PROVIDED DATA
___
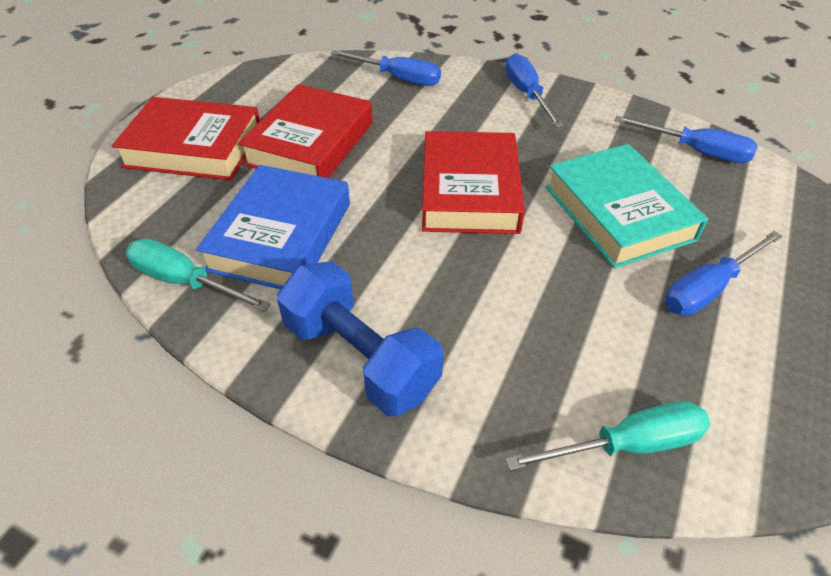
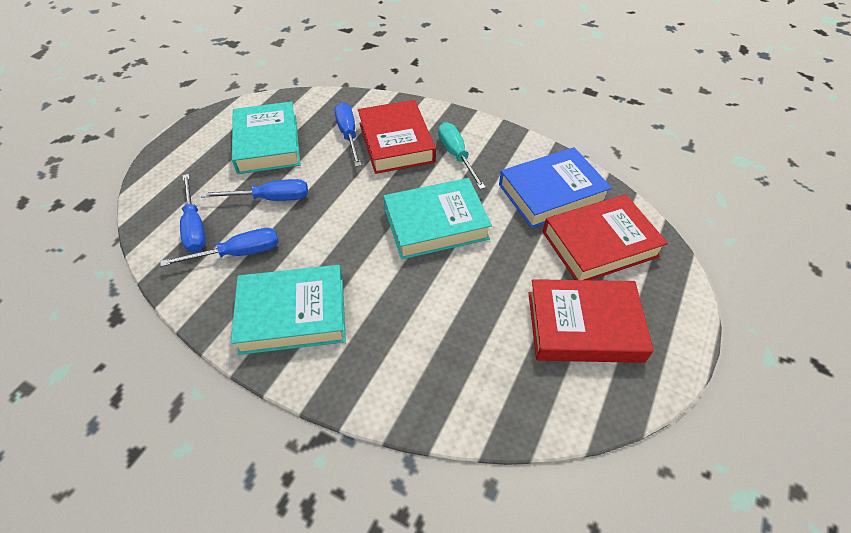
blue dumbbell: 1 -> 0
turquoise book: 1 -> 3
turquoise screwdriver: 2 -> 1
___
WHAT THE EXERCISE ASKS
Since the listing holds pictures, return everything else in it exactly and omit those.

RESPONSE TO THIS EXERCISE
blue dumbbell: 1 -> 0
turquoise book: 1 -> 3
turquoise screwdriver: 2 -> 1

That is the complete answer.